++++ Input data

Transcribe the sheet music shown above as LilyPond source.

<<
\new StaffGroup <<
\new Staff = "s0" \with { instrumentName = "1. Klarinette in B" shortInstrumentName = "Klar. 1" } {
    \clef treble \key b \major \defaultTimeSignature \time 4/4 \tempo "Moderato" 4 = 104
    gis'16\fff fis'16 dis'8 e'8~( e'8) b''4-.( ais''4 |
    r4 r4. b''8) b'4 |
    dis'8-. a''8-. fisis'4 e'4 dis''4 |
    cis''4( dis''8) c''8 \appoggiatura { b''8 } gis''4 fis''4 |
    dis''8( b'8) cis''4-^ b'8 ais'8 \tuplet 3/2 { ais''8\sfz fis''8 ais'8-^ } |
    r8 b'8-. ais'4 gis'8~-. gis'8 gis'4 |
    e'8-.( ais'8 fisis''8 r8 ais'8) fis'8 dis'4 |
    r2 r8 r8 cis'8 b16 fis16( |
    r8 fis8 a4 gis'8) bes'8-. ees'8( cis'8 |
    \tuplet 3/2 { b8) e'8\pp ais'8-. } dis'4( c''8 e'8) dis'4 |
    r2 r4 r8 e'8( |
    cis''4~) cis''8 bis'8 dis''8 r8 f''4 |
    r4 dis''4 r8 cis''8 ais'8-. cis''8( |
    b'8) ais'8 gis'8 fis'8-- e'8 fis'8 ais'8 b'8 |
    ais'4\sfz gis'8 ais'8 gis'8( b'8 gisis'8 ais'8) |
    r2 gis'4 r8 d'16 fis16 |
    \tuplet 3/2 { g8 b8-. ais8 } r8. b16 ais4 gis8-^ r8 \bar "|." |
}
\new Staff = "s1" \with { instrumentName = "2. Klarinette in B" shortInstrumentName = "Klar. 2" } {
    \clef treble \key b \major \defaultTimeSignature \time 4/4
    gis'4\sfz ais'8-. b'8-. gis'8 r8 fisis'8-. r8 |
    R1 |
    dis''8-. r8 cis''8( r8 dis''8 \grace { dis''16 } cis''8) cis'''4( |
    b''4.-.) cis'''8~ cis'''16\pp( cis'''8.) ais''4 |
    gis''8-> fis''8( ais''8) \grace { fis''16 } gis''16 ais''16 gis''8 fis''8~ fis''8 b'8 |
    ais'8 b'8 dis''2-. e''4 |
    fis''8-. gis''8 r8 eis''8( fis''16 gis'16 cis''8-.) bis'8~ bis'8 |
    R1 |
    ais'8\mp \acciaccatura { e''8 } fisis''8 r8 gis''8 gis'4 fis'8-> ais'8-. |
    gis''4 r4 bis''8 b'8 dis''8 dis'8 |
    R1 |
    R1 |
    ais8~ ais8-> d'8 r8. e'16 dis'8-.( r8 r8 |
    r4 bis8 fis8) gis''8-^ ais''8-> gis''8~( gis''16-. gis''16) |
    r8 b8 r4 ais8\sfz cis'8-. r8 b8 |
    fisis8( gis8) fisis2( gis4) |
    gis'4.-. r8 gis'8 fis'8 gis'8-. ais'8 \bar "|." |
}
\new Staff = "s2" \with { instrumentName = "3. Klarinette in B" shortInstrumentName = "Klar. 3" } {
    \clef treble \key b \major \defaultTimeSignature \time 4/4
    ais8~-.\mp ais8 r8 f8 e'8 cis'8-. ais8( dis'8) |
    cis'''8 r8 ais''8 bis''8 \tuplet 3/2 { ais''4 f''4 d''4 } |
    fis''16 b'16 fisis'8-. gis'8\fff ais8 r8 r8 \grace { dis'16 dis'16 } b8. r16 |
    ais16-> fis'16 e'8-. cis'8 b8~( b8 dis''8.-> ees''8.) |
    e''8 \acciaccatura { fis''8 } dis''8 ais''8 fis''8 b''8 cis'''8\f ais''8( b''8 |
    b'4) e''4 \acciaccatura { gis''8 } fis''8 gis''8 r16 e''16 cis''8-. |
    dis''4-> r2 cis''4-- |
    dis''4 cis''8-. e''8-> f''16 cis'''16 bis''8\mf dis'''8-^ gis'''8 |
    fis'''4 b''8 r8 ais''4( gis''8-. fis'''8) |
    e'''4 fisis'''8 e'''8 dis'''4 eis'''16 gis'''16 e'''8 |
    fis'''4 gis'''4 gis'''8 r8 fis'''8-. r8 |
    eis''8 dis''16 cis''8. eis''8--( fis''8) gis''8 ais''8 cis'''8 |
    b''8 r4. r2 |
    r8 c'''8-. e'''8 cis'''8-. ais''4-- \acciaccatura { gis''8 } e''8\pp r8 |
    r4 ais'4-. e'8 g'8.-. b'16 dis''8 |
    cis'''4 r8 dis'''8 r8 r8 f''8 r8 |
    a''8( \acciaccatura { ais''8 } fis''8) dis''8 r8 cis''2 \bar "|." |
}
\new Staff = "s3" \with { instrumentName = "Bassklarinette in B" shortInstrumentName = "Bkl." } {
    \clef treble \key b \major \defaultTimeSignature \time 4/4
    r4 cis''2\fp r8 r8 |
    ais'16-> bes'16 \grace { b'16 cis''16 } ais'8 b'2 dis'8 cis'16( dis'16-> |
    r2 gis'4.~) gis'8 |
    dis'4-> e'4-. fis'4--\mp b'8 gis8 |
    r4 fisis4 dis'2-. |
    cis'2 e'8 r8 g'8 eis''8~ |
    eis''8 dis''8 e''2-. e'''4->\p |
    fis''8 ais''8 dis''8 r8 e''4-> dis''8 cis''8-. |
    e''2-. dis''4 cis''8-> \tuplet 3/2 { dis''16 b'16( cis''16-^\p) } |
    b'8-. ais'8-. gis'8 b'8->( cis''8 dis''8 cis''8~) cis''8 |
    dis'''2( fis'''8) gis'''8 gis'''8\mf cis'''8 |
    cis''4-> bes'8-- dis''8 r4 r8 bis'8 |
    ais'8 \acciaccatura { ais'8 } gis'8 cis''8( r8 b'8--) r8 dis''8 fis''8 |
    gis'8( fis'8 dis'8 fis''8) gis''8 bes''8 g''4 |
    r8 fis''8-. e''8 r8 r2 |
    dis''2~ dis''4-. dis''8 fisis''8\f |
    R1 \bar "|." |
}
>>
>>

++++++++

What the task requires => Return every line of the records that contains the string "acciaccatura", matching case exactly.

Result of the exercise =>
    ais'8\mp \acciaccatura { e''8 } fisis''8 r8 gis''8 gis'4 fis'8-> ais'8-. |
    e''8 \acciaccatura { fis''8 } dis''8 ais''8 fis''8 b''8 cis'''8\f ais''8( b''8 |
    b'4) e''4 \acciaccatura { gis''8 } fis''8 gis''8 r16 e''16 cis''8-. |
    r8 c'''8-. e'''8 cis'''8-. ais''4-- \acciaccatura { gis''8 } e''8\pp r8 |
    a''8( \acciaccatura { ais''8 } fis''8) dis''8 r8 cis''2 \bar "|." |
    ais'8 \acciaccatura { ais'8 } gis'8 cis''8( r8 b'8--) r8 dis''8 fis''8 |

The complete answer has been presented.